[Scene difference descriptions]
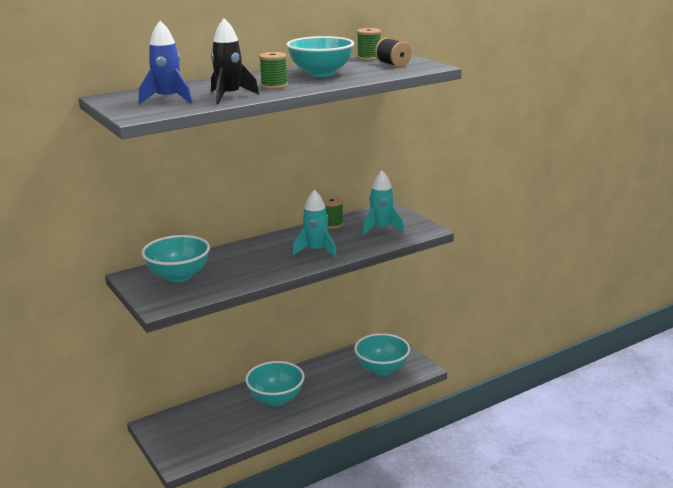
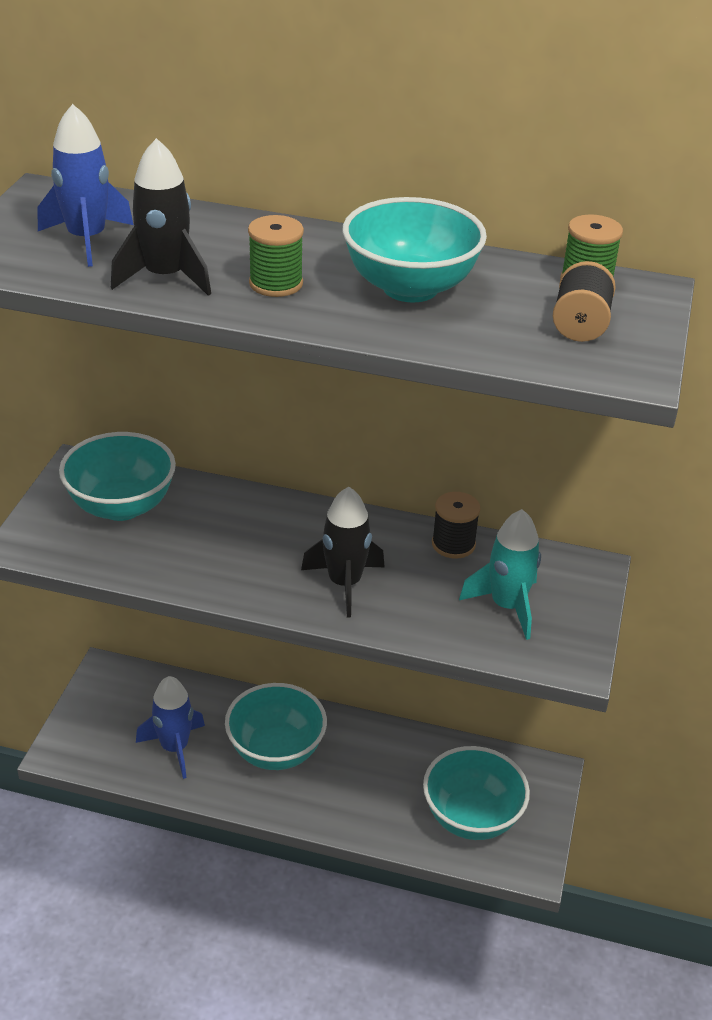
camera: 45 degrees right, 15 degrees up
(230, 426) = (174, 747): none -> blue rocket
(316, 251) = (344, 583): turquoise rocket -> black rocket
(332, 224) = (453, 544): green spool -> black spool

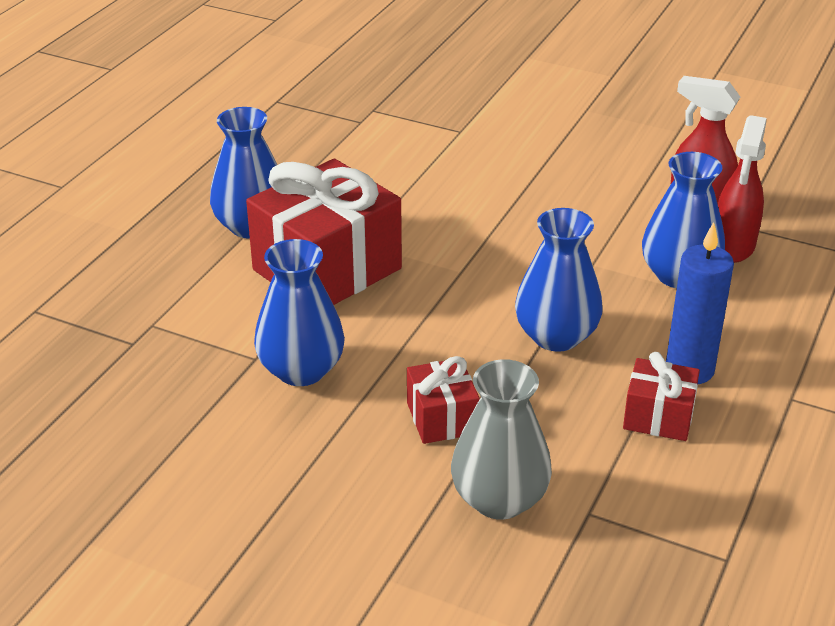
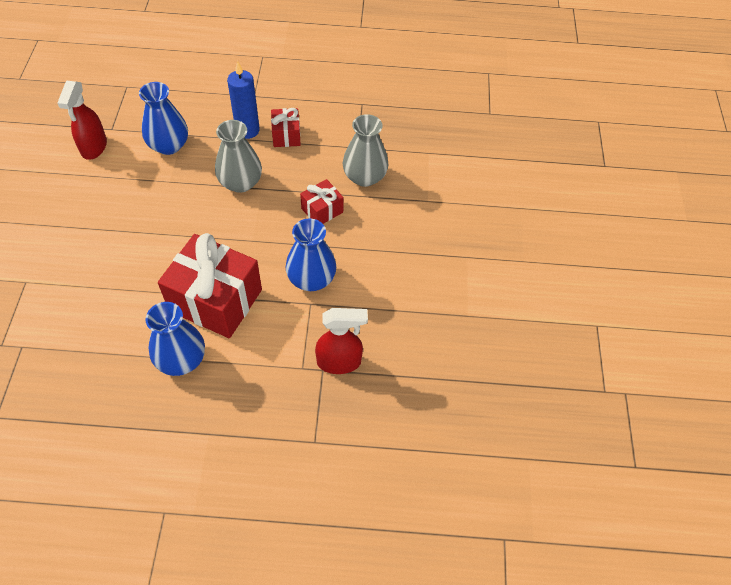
camera: 115 degrees left, 20 degrees up
(556, 336) = (240, 182): blue vase -> grey vase
(733, 247) = (134, 128): red spray bottle -> red spray bottle (339, 362)

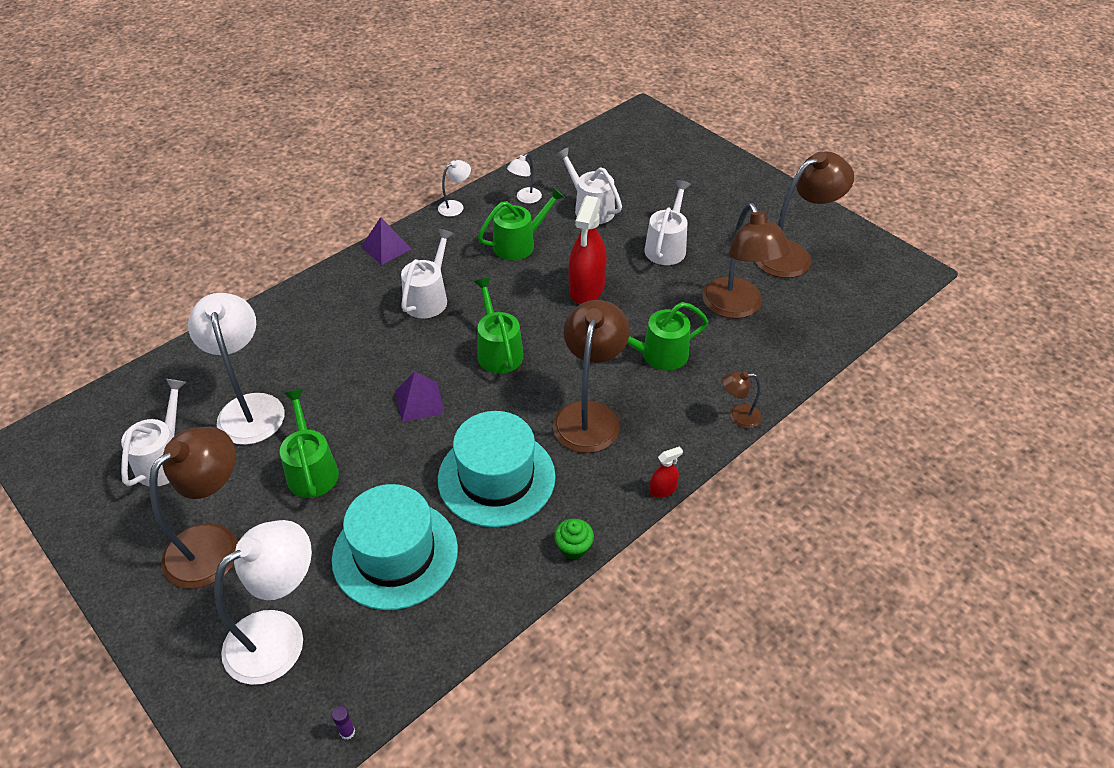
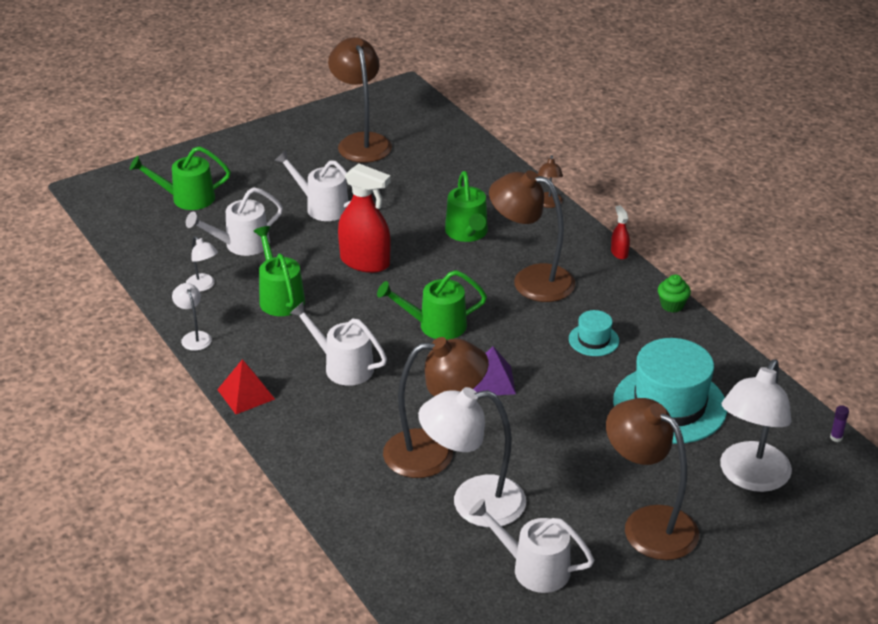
camera: 80 degrees left, 10 degrees down
(279, 636) = (749, 477): white lamp -> white lamp turned 120 degrees counterclockwise
(311, 469) = (566, 456): green watering can -> green watering can (187, 198)
(386, 247) = (246, 394): purple pyramid -> red pyramid
(496, 478) = (593, 340): turquoise hat -> turquoise hat, size x0.47
(737, 307) = (420, 182): brown lamp -> brown lamp (434, 453)

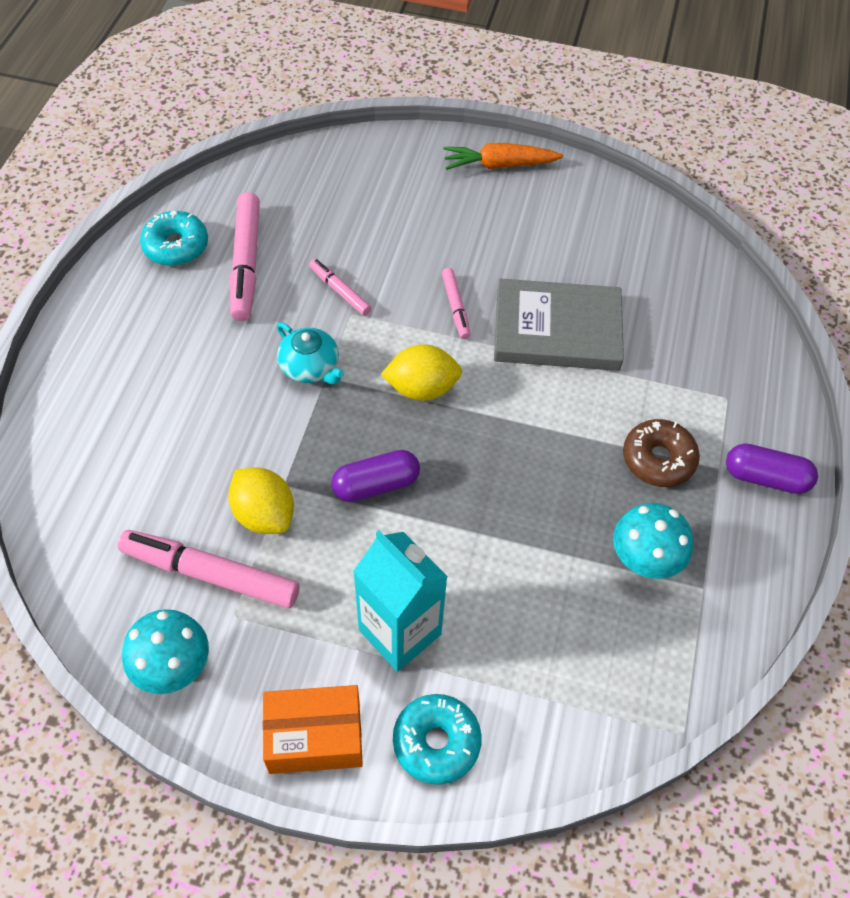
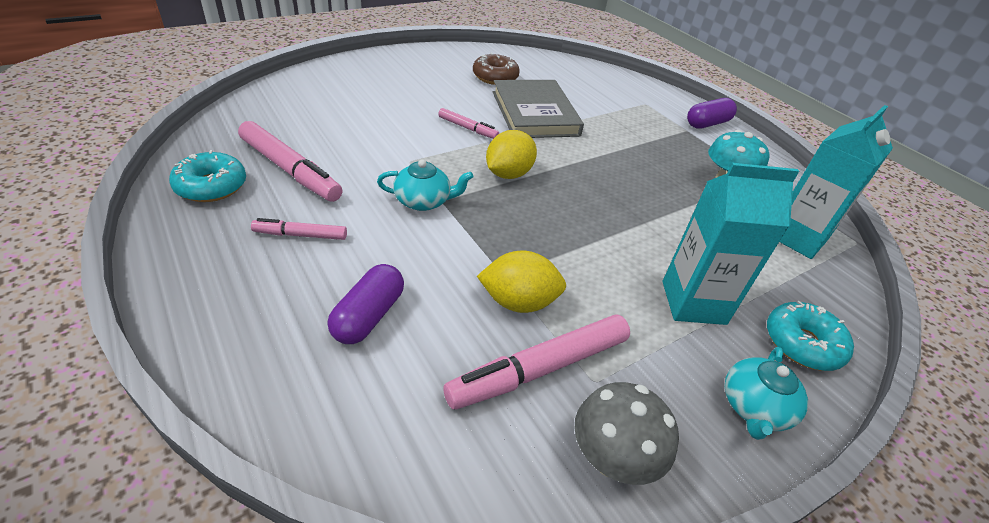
camera: 50 degrees left, 15 degrees down
(174, 667) = (611, 459): turquoise mushroom -> grey mushroom
(315, 737) = (754, 407): orange box -> turquoise teapot
(340, 291) = (384, 153): pink marker -> pink marker (301, 235)
(376, 484) = (559, 236): purple capsule -> purple capsule (368, 316)
(499, 165) = (396, 61): orange carrot -> none
(557, 329) = (534, 113): grey book -> grey book turned 60 degrees counterclockwise
(617, 672) = (797, 237): none -> turquoise carton
(658, 459) = (661, 140): brown donut -> brown donut (495, 77)

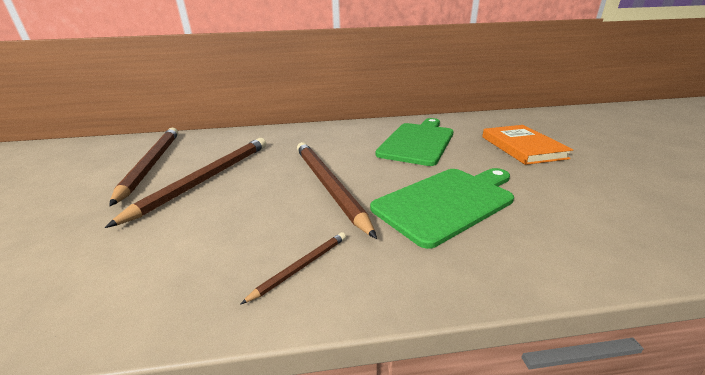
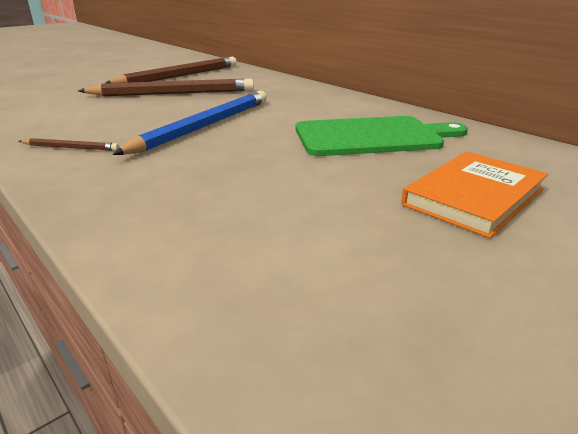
camera: 55 degrees right, 0 degrees up
(327, 185) = (204, 126): brown pencil -> blue pencil
(446, 202) = (225, 175): green cutting board -> none

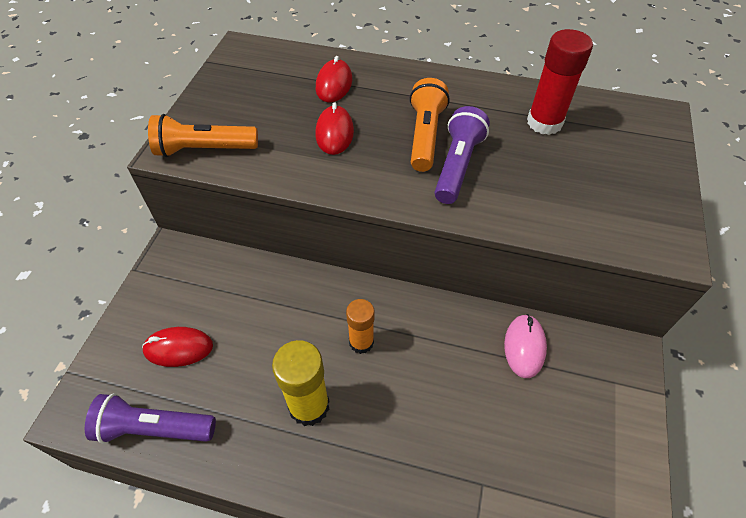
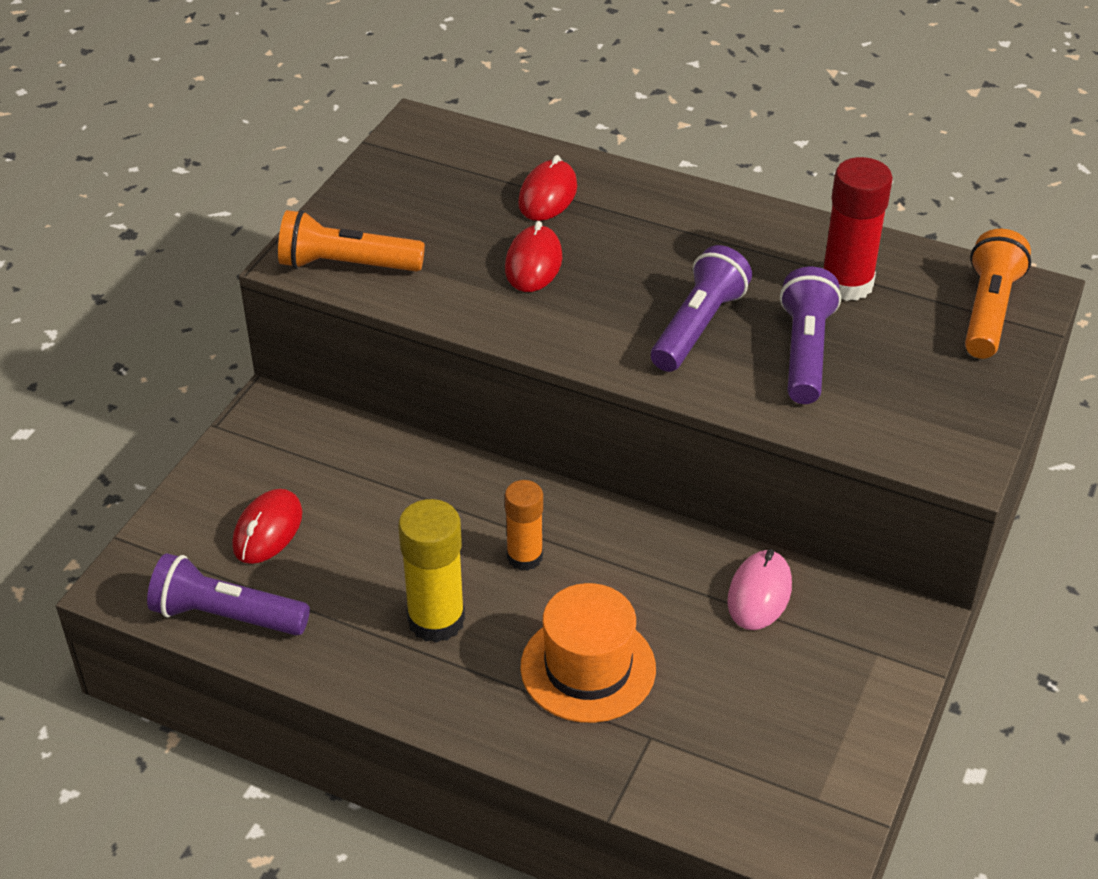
camera: 10 degrees right, 10 degrees down
(178, 348) = (268, 530): red mouse -> red mouse turned 75 degrees counterclockwise
(424, 429) = (588, 668): none -> orange hat
(425, 136) = (663, 282): orange flashlight -> orange flashlight (988, 311)
(535, 176) = (805, 352): none -> purple flashlight

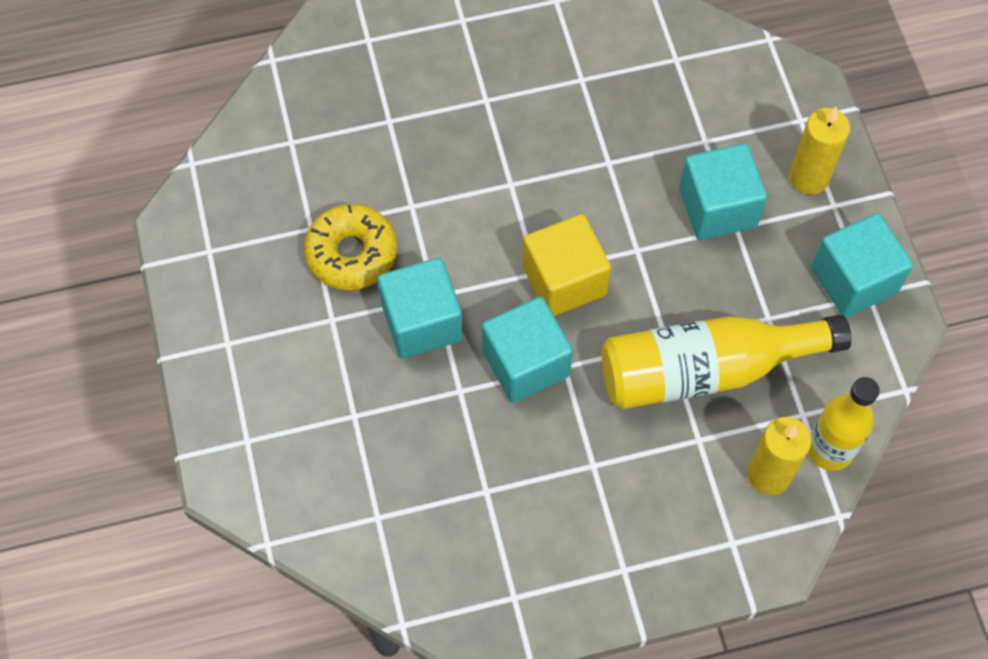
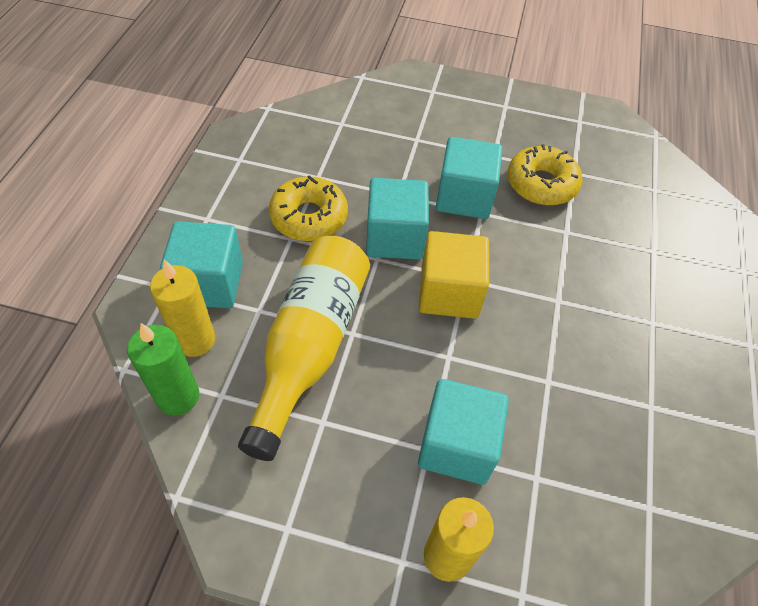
camera: 115 degrees right, 10 degrees down
(553, 464) = (309, 217): none -> yellow donut
(830, 449) = (178, 396): yellow bottle -> green candle
(853, 280) = (311, 524): turquoise cube -> turquoise cube (209, 283)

EXERCISE DIRECTIONS
Print exactly the lines above that run from the one with "(376, 484) = (559, 236): purple" to the one with "(535, 176) = (805, 352): none", both included. No pictures.

SOLUTION TO THE EXERCISE
(376, 484) = (559, 236): purple capsule -> purple capsule (368, 316)
(499, 165) = (396, 61): orange carrot -> none
(557, 329) = (534, 113): grey book -> grey book turned 60 degrees counterclockwise
(617, 672) = (797, 237): none -> turquoise carton
(658, 459) = (661, 140): brown donut -> brown donut (495, 77)

camera: 55 degrees right, 0 degrees up
(327, 185) = (204, 126): brown pencil -> blue pencil
(446, 202) = (225, 175): green cutting board -> none

camera: 10 degrees right, 10 degrees down
(178, 348) = (268, 530): red mouse -> red mouse turned 75 degrees counterclockwise
(424, 429) = (588, 668): none -> orange hat
(425, 136) = (663, 282): orange flashlight -> orange flashlight (988, 311)
(535, 176) = (805, 352): none -> purple flashlight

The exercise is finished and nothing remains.